(Dataset content):
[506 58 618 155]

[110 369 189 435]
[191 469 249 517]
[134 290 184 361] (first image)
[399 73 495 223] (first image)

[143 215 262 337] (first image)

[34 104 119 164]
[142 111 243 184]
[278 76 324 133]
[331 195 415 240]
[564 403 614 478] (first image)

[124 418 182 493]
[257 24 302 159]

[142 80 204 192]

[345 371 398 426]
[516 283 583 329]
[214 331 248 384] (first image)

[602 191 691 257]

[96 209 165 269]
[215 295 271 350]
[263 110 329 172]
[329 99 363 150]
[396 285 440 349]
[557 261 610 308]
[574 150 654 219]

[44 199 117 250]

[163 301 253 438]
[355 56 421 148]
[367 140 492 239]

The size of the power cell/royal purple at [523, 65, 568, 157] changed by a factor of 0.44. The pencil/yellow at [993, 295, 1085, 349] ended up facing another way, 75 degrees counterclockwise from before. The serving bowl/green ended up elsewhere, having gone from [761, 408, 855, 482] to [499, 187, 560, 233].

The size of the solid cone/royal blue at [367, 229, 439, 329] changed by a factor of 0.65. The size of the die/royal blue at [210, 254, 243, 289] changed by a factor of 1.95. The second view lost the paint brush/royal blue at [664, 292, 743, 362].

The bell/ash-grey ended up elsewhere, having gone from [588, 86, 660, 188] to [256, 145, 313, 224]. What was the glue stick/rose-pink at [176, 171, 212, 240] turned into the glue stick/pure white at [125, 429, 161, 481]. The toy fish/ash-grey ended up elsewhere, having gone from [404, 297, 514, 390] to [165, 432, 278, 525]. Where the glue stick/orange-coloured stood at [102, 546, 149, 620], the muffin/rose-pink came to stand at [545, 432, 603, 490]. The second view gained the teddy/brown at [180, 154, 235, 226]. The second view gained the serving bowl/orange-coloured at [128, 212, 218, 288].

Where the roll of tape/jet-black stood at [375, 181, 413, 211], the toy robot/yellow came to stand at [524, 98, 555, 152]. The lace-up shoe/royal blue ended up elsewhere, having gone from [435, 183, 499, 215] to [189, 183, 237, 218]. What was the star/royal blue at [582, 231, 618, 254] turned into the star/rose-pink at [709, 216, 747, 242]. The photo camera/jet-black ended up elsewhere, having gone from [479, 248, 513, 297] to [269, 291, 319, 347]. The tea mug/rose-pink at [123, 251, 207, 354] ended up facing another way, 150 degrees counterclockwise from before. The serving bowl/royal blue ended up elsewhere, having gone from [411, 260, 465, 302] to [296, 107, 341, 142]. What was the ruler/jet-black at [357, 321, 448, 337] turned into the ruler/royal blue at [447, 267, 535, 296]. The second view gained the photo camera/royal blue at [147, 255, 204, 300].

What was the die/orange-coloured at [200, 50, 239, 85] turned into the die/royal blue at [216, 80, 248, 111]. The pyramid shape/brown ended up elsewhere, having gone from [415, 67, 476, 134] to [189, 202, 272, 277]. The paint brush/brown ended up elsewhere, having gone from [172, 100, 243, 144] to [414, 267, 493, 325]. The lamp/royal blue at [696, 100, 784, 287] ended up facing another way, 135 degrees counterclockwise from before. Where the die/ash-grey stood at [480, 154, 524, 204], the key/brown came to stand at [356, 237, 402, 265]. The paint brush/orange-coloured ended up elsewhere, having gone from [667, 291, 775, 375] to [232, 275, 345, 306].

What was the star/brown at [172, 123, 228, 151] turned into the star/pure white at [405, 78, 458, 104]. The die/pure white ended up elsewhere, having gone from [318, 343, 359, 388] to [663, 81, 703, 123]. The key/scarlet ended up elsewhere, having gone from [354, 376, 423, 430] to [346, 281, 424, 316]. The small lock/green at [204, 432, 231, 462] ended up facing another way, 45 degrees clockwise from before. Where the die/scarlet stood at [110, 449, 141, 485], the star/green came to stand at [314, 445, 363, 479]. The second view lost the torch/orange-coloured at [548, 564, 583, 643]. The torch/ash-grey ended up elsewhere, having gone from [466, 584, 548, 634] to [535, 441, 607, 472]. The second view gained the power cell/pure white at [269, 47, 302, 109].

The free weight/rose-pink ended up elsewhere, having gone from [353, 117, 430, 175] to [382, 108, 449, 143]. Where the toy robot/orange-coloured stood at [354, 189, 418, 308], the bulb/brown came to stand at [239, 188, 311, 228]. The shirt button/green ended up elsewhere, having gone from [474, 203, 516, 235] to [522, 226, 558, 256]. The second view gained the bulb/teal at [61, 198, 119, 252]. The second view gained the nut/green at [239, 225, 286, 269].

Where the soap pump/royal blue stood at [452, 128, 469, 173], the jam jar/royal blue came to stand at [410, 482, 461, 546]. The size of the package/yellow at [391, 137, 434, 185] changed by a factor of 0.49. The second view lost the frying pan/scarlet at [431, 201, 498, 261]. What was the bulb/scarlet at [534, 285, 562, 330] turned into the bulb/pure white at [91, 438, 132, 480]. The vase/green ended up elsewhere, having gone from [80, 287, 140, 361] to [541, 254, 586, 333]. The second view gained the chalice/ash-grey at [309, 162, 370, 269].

(Prompt):
Please give only the count of lines above containing "bulb".

(Result of this exercise):
2